Records supplied =

----------

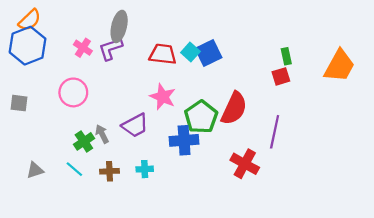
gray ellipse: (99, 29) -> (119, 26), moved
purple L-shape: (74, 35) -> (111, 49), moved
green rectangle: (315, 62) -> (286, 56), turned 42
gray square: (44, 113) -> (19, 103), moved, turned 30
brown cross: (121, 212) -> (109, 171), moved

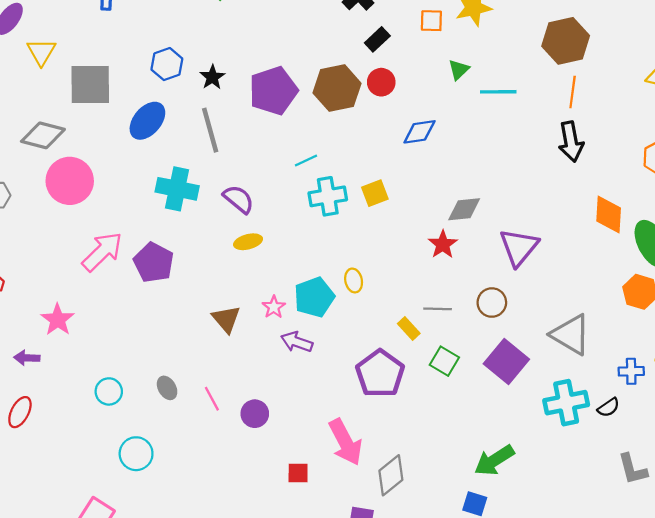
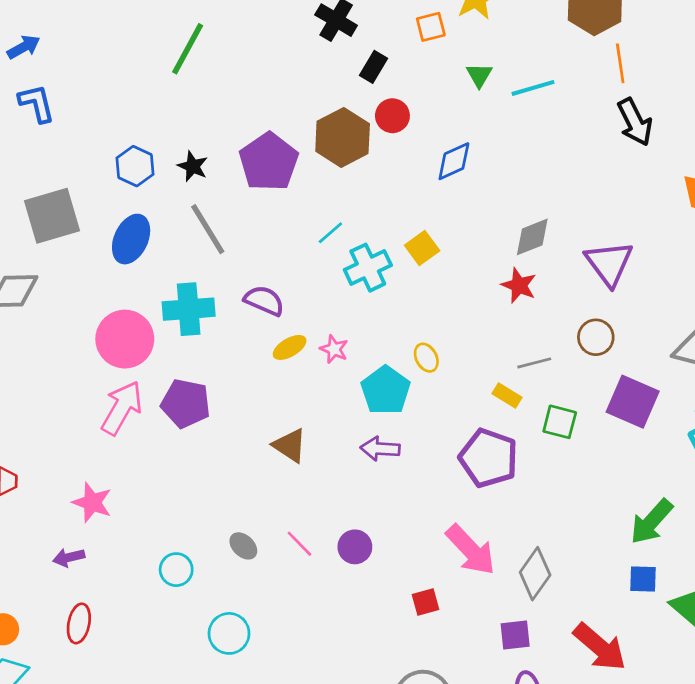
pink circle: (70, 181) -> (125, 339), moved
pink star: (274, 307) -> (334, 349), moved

----------

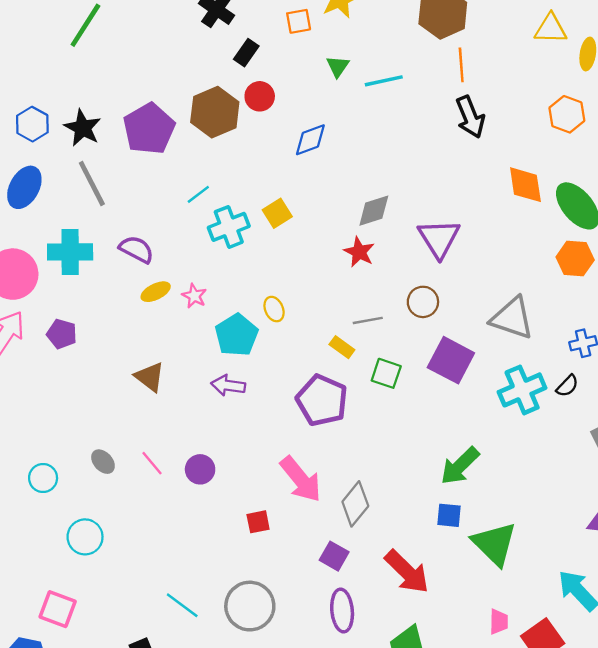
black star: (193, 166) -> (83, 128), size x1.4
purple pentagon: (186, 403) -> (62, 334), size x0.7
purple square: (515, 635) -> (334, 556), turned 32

----------

Every line of the listing that includes the word "pink" forms the answer.

pink circle: (70, 181) -> (125, 339), moved
pink star: (274, 307) -> (334, 349), moved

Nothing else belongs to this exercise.